Goal of the exercise:
Each line below should be retyped exactly, with no pictures.
⟨
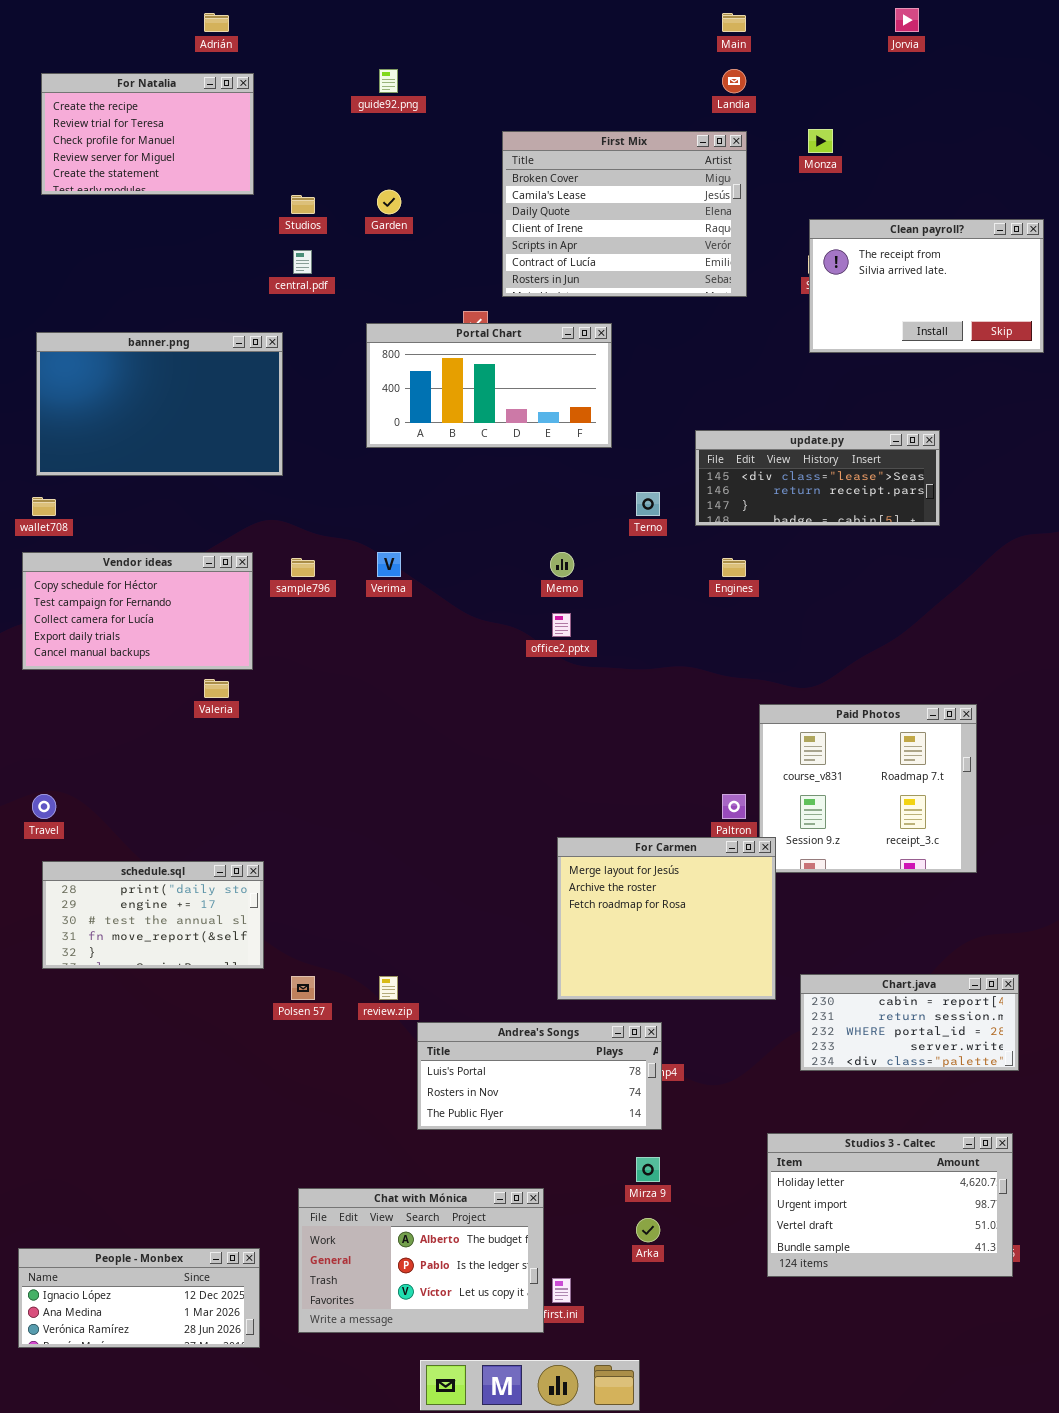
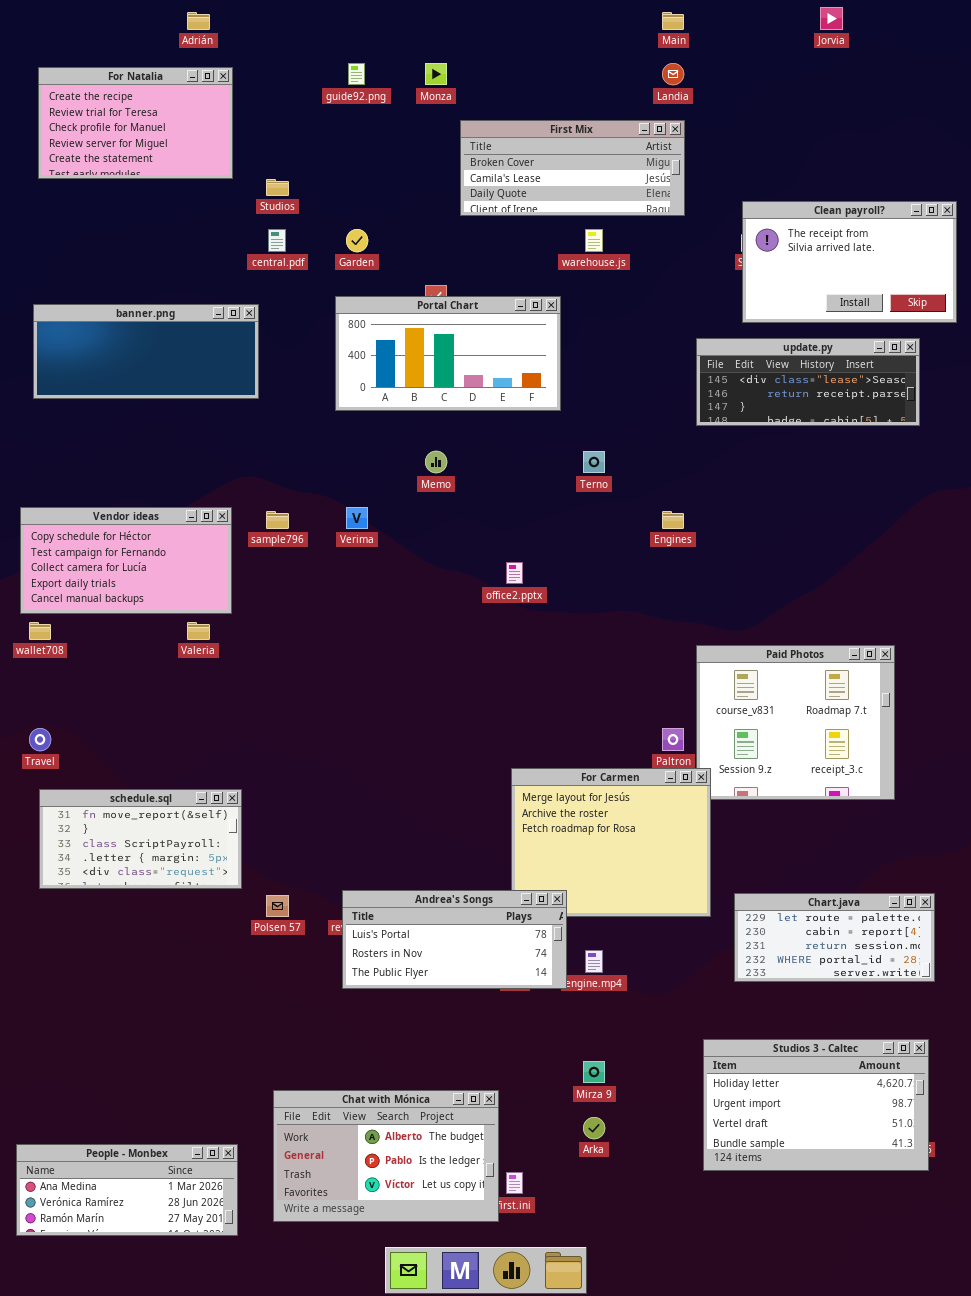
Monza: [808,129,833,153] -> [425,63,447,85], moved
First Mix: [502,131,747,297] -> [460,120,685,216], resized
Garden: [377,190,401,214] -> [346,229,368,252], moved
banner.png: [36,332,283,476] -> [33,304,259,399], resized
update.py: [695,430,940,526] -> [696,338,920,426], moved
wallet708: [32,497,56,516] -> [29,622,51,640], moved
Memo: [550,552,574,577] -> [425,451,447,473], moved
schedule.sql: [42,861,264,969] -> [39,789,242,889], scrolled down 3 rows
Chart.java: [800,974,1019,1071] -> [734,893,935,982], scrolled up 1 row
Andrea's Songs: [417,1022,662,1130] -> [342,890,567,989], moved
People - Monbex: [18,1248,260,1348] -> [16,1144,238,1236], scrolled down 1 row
⟩
Solution to the problem:
Monza: [808,129,833,153] -> [425,63,447,85], moved
First Mix: [502,131,747,297] -> [460,120,685,216], resized
Garden: [377,190,401,214] -> [346,229,368,252], moved
banner.png: [36,332,283,476] -> [33,304,259,399], resized
update.py: [695,430,940,526] -> [696,338,920,426], moved
wallet708: [32,497,56,516] -> [29,622,51,640], moved
Memo: [550,552,574,577] -> [425,451,447,473], moved
schedule.sql: [42,861,264,969] -> [39,789,242,889], scrolled down 3 rows
Chart.java: [800,974,1019,1071] -> [734,893,935,982], scrolled up 1 row
Andrea's Songs: [417,1022,662,1130] -> [342,890,567,989], moved
People - Monbex: [18,1248,260,1348] -> [16,1144,238,1236], scrolled down 1 row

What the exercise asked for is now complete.